▸ Problem to solve
Lines before the one with "Q2: PNP 2N3906" are left out; return that line and all that follow it, exactly, through the end of the data.

────

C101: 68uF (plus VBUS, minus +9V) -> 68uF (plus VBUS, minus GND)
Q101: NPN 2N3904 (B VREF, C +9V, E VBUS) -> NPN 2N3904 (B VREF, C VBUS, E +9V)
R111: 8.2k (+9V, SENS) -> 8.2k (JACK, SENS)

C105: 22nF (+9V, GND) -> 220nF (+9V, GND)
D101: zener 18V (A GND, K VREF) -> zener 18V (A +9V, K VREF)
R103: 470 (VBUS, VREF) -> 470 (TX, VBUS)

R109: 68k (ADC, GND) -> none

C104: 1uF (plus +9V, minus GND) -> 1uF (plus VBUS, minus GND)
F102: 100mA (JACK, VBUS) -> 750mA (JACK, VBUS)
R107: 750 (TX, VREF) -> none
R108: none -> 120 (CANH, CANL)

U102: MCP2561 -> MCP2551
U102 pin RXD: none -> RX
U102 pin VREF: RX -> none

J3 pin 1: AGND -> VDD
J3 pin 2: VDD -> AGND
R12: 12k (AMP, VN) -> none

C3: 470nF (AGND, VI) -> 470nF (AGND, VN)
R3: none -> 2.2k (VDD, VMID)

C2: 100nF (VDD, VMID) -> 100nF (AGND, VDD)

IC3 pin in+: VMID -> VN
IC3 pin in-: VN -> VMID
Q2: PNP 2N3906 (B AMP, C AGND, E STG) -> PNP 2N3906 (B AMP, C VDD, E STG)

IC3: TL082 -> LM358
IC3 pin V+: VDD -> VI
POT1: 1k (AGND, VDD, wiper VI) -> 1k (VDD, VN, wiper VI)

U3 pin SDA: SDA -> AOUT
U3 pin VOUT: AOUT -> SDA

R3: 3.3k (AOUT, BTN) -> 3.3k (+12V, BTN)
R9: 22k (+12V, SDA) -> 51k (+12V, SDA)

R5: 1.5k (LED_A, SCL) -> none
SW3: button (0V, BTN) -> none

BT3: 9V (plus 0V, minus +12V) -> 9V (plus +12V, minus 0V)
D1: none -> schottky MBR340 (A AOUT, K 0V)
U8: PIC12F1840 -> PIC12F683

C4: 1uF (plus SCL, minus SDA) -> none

────

▸ Response to this exercise
Q2: PNP 2N3906 (B AMP, C AGND, E STG) -> PNP 2N3906 (B AMP, C VDD, E STG)

IC3: TL082 -> LM358
IC3 pin V+: VDD -> VI
POT1: 1k (AGND, VDD, wiper VI) -> 1k (VDD, VN, wiper VI)

U3 pin SDA: SDA -> AOUT
U3 pin VOUT: AOUT -> SDA

R3: 3.3k (AOUT, BTN) -> 3.3k (+12V, BTN)
R9: 22k (+12V, SDA) -> 51k (+12V, SDA)

R5: 1.5k (LED_A, SCL) -> none
SW3: button (0V, BTN) -> none

BT3: 9V (plus 0V, minus +12V) -> 9V (plus +12V, minus 0V)
D1: none -> schottky MBR340 (A AOUT, K 0V)
U8: PIC12F1840 -> PIC12F683

C4: 1uF (plus SCL, minus SDA) -> none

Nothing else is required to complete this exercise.